[Source data]
┄┄┄┄┄┄┄┄┄┄┄┄┄┄┄┄┄┄┄┄
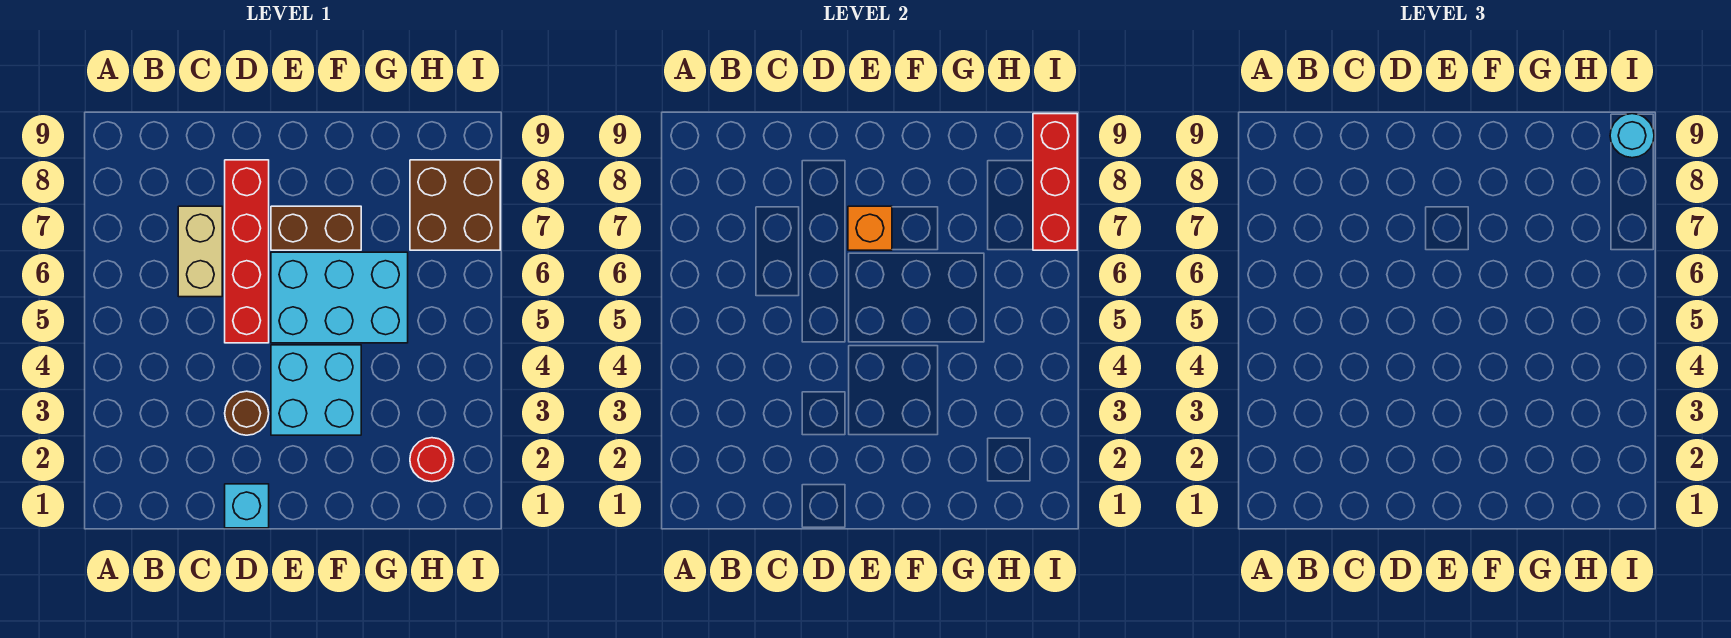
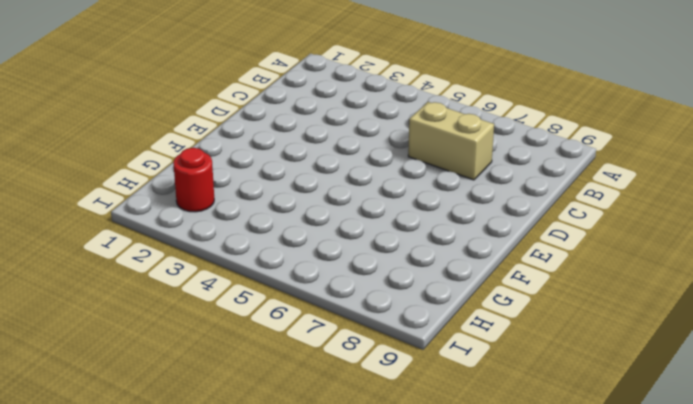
none -> cyan brick D1 level 1
none -> brown round brick D3 level 1
none -> red brick D5:D8 level 1

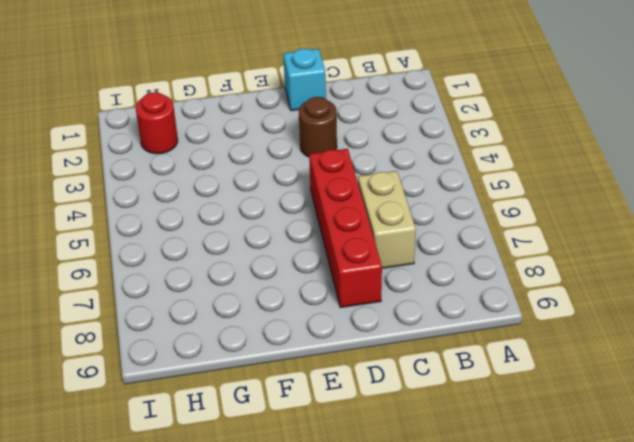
none -> cyan brick E3:F4 level 1
none -> cyan brick E5:G6 level 1
none -> brown brick E7:F7 level 1

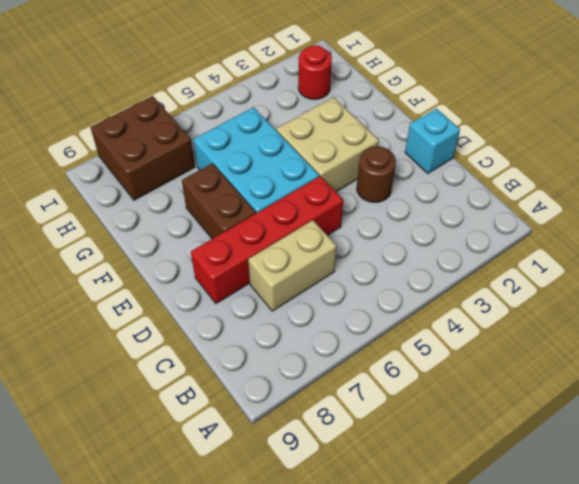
tan brick E3:F4 level 1 -> cyan brick E3:F4 level 1
none -> orange brick E7 level 2
none -> red brick I7:I9 level 2
none -> cyan round brick I9 level 3

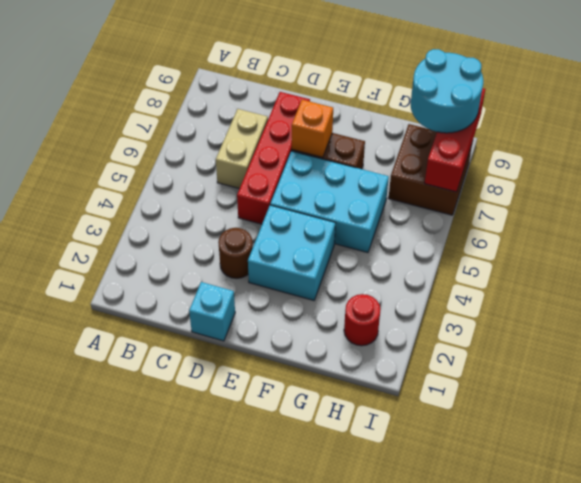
cyan round brick H8:I9 level 3 -> cyan round brick I9 level 3

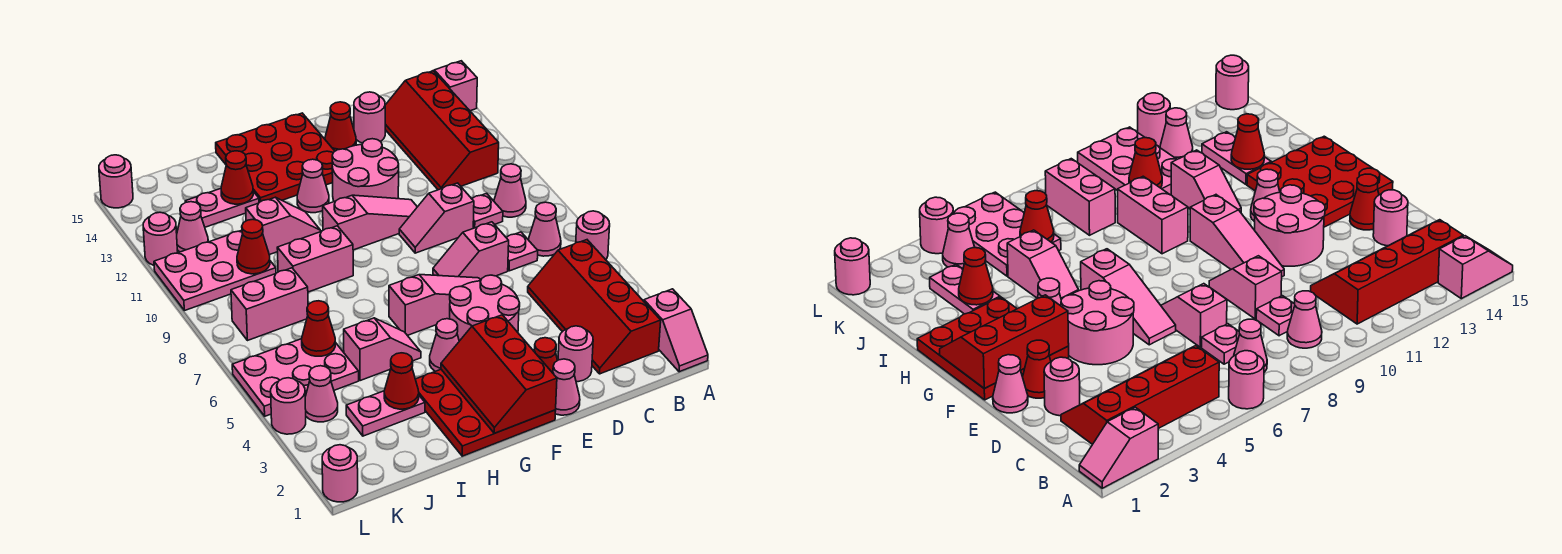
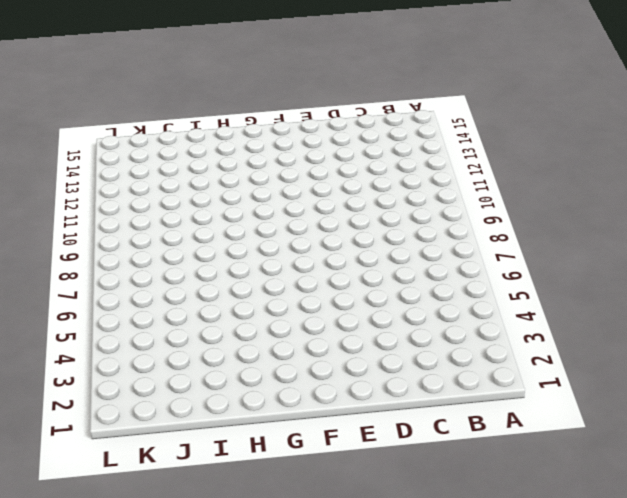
none -> pink slope A1:A2 level 1 top 2
none -> pink round brick A6 level 1
none -> pink slope A14:A15 level 1 top 14
none -> red slope B2:C5 level 1 top B

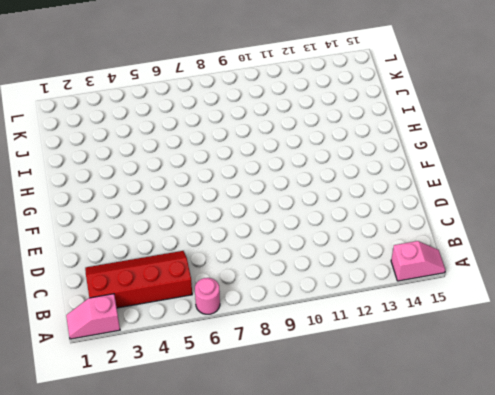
none -> pink cone B7 level 1
none -> pink cone B9 level 1
none -> red slope B11:C14 level 1 top B
none -> pink plate C7 level 1

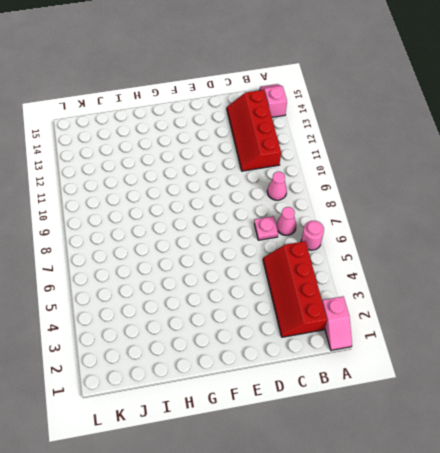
none -> pink plate C9 level 1
none -> pink round brick D2 level 1
none -> pink slope D7:E7 level 1 top D
none -> pink slope D9:E9 level 1 top D

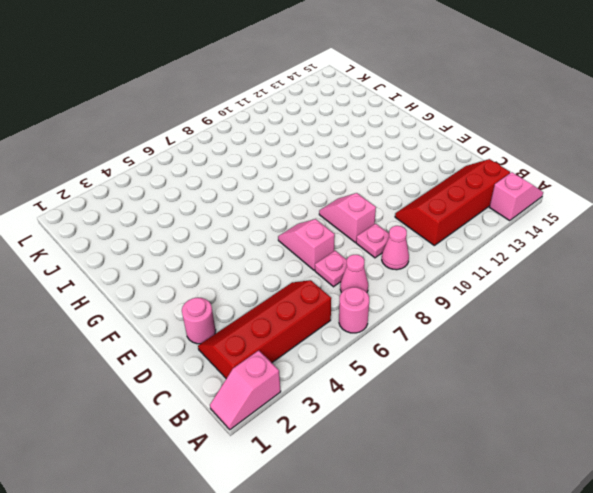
none -> pink round brick D14 level 1
none -> pink cone E1 level 1
none -> red cone E2 level 1
none -> pink round brick E4:F5 level 1

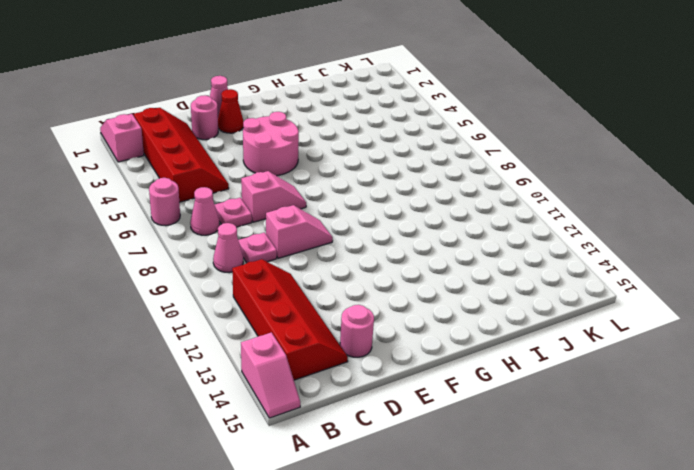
none -> pink slope E6:G6 level 1 top G
none -> pink slope E10:G10 level 1 top G
none -> pink round brick E11:F12 level 1
none -> red cone E14 level 1

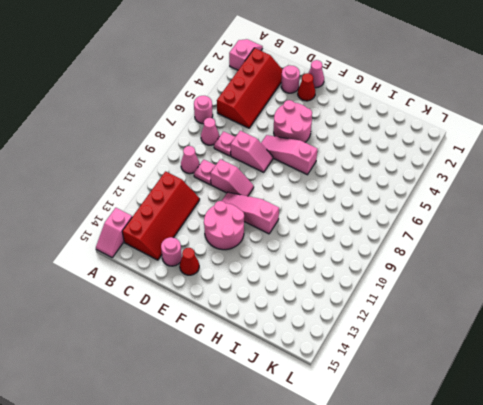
none -> red plate F1:H3 level 1
none -> red plate F13:H15 level 1
none -> pink cone G4 level 1
none -> pink cone G12 level 1

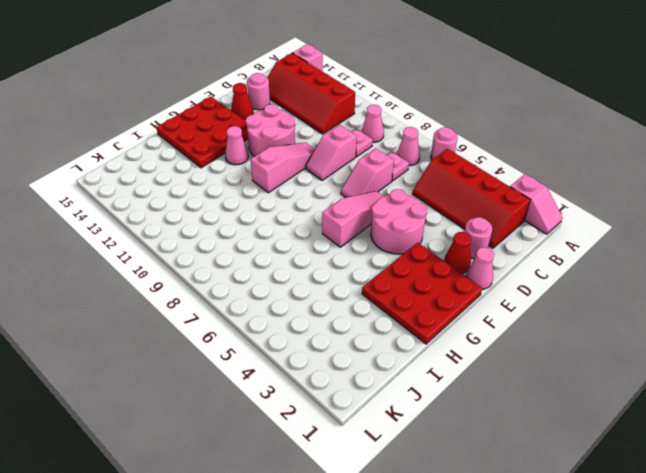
none -> pink cone G4 level 1
none -> pink slope H5:I5 level 1 top I
none -> pink brick H9:I9 level 1
none -> pink slope H11:I11 level 1 top I

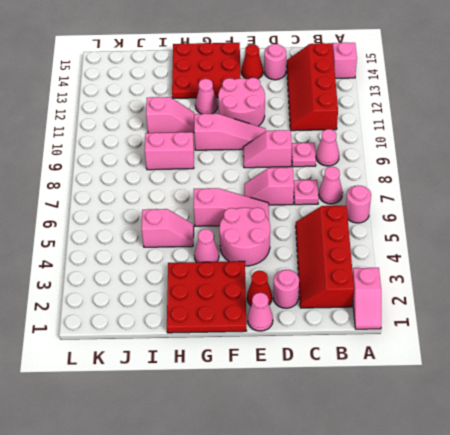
none -> pink plate I3:J3 level 1
none -> pink plate I13:J13 level 1
none -> pink plate J5:L6 level 1
none -> pink brick J8:K8 level 1

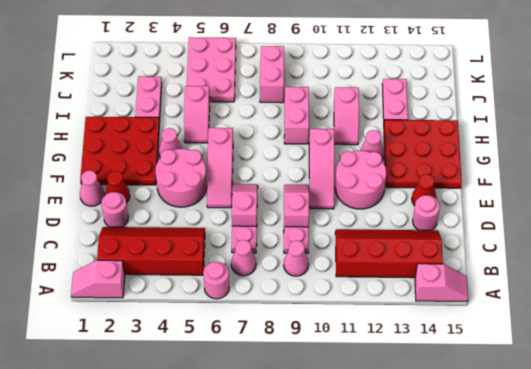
none -> pink plate J10:L11 level 1
none -> pink cone K4 level 1
none -> pink cone K12 level 1
none -> pink round brick L1 level 1

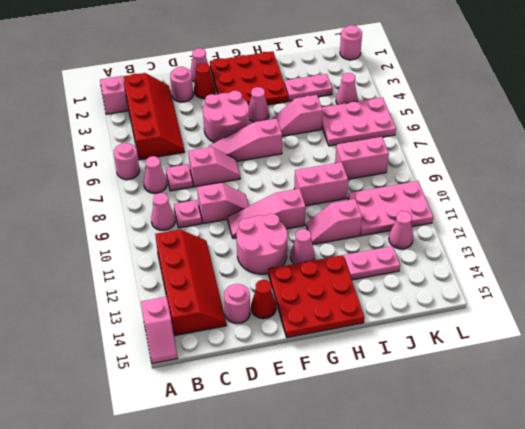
none -> pink round brick L4 level 1
none -> pink round brick L12 level 1
none -> pink round brick L15 level 1
none -> red slope F1:G3 level 2 top F

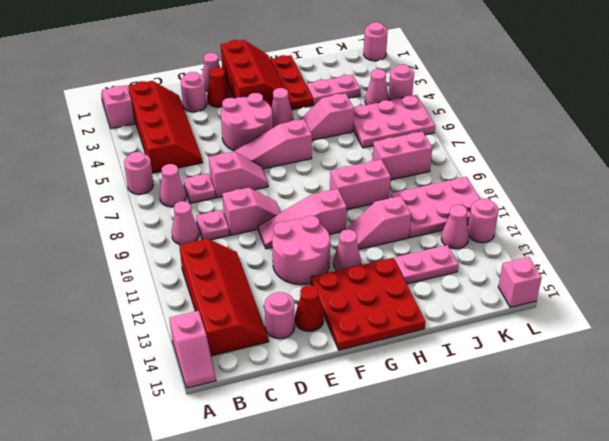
pink brick L15 level 1 -> pink round brick L15 level 1
none -> red cone I3 level 2
none -> red cone I13 level 2
none -> red cone J6 level 2
none -> red cone J10 level 2

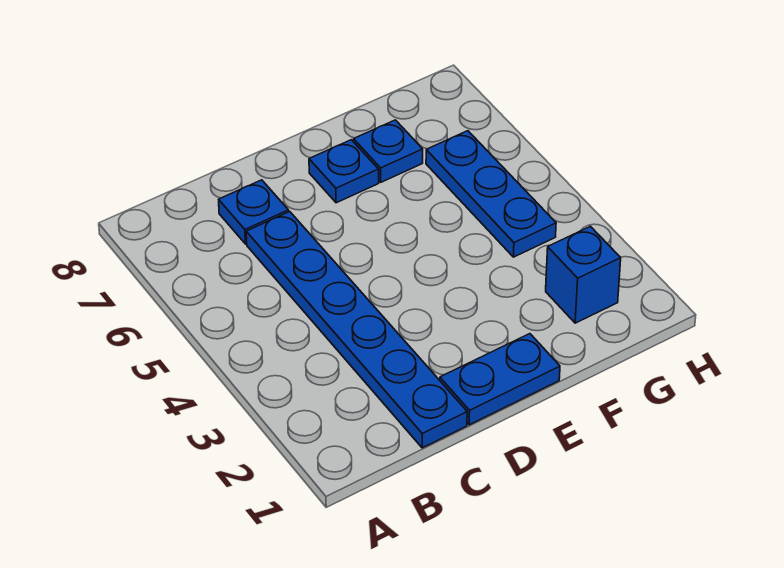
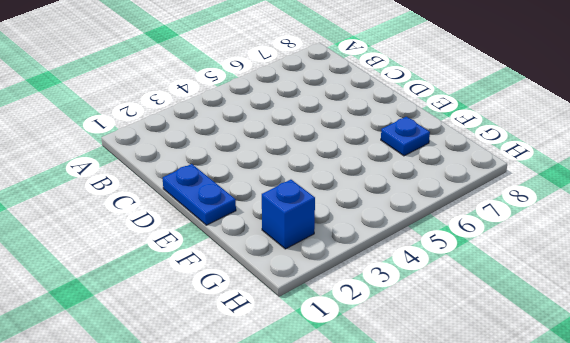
none -> blue plate C1:C6 level 1
none -> blue plate C7 level 1

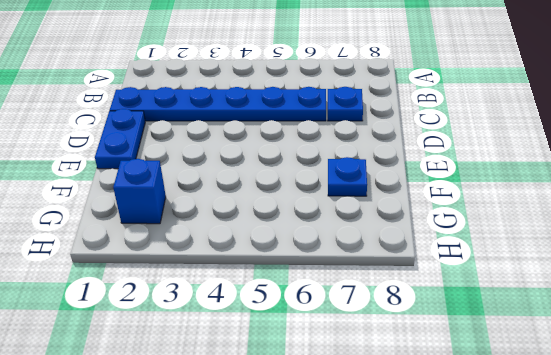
none -> blue plate E7 level 1
none -> blue plate G4:G6 level 1

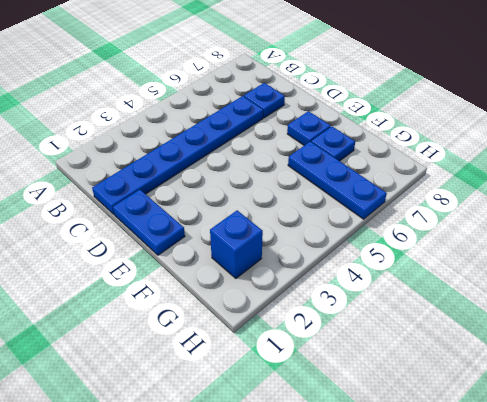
blue plate F6:H6 level 1 -> blue plate G4:G6 level 1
┄┄┄┄┄┄┄┄┄┄┄┄┄┄┄┄┄┄┄┄
*WORK TASK*. Only the lines from the line with "none -> red slope F1:G3 level 2 top F" to the end of the records should be repeated, exactly and without pictures.

*PROBLEM SOLUTION*.
none -> red slope F1:G3 level 2 top F

pink brick L15 level 1 -> pink round brick L15 level 1
none -> red cone I3 level 2
none -> red cone I13 level 2
none -> red cone J6 level 2
none -> red cone J10 level 2

none -> blue plate C1:C6 level 1
none -> blue plate C7 level 1

none -> blue plate E7 level 1
none -> blue plate G4:G6 level 1

blue plate F6:H6 level 1 -> blue plate G4:G6 level 1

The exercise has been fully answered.